The input
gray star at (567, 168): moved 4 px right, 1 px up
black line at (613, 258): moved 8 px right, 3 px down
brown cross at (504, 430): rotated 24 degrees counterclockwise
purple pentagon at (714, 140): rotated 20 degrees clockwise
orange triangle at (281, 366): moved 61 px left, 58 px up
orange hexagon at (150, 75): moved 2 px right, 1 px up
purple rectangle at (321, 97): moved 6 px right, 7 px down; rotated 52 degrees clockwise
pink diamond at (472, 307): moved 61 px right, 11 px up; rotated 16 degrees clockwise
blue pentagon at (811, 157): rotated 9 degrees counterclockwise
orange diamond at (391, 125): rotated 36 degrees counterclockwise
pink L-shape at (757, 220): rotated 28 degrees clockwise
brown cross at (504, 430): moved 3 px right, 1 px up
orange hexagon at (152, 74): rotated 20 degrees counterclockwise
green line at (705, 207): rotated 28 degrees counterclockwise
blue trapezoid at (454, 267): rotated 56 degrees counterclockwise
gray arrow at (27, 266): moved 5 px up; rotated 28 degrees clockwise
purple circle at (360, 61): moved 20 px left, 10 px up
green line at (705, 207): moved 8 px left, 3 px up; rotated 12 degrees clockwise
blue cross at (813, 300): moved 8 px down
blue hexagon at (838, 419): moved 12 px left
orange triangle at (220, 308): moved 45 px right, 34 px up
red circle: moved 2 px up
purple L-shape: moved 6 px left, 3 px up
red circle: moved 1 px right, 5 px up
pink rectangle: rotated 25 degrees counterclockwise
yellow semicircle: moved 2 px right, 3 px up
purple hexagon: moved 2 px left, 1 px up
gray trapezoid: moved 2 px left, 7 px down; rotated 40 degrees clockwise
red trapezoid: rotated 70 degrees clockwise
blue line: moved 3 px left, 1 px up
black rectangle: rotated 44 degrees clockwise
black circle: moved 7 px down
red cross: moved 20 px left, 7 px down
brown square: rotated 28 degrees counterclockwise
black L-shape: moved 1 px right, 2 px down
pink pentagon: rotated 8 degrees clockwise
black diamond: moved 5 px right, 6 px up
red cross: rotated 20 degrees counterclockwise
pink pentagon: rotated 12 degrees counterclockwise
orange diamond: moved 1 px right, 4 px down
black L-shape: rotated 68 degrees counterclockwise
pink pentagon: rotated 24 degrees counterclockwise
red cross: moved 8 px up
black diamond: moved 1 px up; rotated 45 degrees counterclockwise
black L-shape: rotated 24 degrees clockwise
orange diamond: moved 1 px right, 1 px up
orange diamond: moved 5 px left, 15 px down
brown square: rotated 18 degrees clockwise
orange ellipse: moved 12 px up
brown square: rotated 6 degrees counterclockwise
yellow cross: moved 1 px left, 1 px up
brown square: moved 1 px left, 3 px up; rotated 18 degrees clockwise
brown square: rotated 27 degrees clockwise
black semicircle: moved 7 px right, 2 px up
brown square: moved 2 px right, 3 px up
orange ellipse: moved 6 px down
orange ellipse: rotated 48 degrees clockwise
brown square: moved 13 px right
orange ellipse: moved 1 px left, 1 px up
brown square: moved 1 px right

Exercise prompt
Copy the stretch of items above, from the first one through the line that contains "gray trapezoid: moved", character for character.

Answer to the exercise
gray star at (567, 168): moved 4 px right, 1 px up
black line at (613, 258): moved 8 px right, 3 px down
brown cross at (504, 430): rotated 24 degrees counterclockwise
purple pentagon at (714, 140): rotated 20 degrees clockwise
orange triangle at (281, 366): moved 61 px left, 58 px up
orange hexagon at (150, 75): moved 2 px right, 1 px up
purple rectangle at (321, 97): moved 6 px right, 7 px down; rotated 52 degrees clockwise
pink diamond at (472, 307): moved 61 px right, 11 px up; rotated 16 degrees clockwise
blue pentagon at (811, 157): rotated 9 degrees counterclockwise
orange diamond at (391, 125): rotated 36 degrees counterclockwise
pink L-shape at (757, 220): rotated 28 degrees clockwise
brown cross at (504, 430): moved 3 px right, 1 px up
orange hexagon at (152, 74): rotated 20 degrees counterclockwise
green line at (705, 207): rotated 28 degrees counterclockwise
blue trapezoid at (454, 267): rotated 56 degrees counterclockwise
gray arrow at (27, 266): moved 5 px up; rotated 28 degrees clockwise
purple circle at (360, 61): moved 20 px left, 10 px up
green line at (705, 207): moved 8 px left, 3 px up; rotated 12 degrees clockwise
blue cross at (813, 300): moved 8 px down
blue hexagon at (838, 419): moved 12 px left
orange triangle at (220, 308): moved 45 px right, 34 px up
red circle: moved 2 px up
purple L-shape: moved 6 px left, 3 px up
red circle: moved 1 px right, 5 px up
pink rectangle: rotated 25 degrees counterclockwise
yellow semicircle: moved 2 px right, 3 px up
purple hexagon: moved 2 px left, 1 px up
gray trapezoid: moved 2 px left, 7 px down; rotated 40 degrees clockwise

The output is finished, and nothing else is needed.